GIVEN INFORMATION →
※ ※ ※

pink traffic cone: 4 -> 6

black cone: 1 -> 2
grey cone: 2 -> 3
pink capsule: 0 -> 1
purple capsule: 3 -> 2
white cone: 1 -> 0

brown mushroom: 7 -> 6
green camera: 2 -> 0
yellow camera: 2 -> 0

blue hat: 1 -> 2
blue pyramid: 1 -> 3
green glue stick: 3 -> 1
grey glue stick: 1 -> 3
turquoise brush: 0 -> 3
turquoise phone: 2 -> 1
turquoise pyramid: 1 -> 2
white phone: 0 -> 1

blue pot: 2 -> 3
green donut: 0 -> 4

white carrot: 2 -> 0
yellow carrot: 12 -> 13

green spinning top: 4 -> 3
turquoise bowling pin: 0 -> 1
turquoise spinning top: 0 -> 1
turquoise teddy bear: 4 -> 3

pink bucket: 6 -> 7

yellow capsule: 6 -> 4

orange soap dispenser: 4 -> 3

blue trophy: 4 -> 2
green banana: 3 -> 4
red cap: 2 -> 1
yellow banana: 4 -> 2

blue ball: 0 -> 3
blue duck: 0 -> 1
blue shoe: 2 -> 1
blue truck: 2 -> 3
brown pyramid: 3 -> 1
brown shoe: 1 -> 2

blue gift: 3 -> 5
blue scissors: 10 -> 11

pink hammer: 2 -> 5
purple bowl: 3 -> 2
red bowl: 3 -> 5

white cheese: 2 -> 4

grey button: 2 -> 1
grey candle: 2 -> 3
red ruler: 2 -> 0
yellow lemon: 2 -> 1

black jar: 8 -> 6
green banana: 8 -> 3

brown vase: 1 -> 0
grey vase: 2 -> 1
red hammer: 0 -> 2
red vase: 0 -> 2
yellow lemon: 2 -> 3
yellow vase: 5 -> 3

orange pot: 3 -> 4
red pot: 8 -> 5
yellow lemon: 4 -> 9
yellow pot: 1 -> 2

※ ※ ※

WHAT YOU SHOULD DO →
Every line of the listing that holds the word "turquoise" is to be found and copied.

REPLY TO THE TASK →
turquoise brush: 0 -> 3
turquoise phone: 2 -> 1
turquoise pyramid: 1 -> 2
turquoise bowling pin: 0 -> 1
turquoise spinning top: 0 -> 1
turquoise teddy bear: 4 -> 3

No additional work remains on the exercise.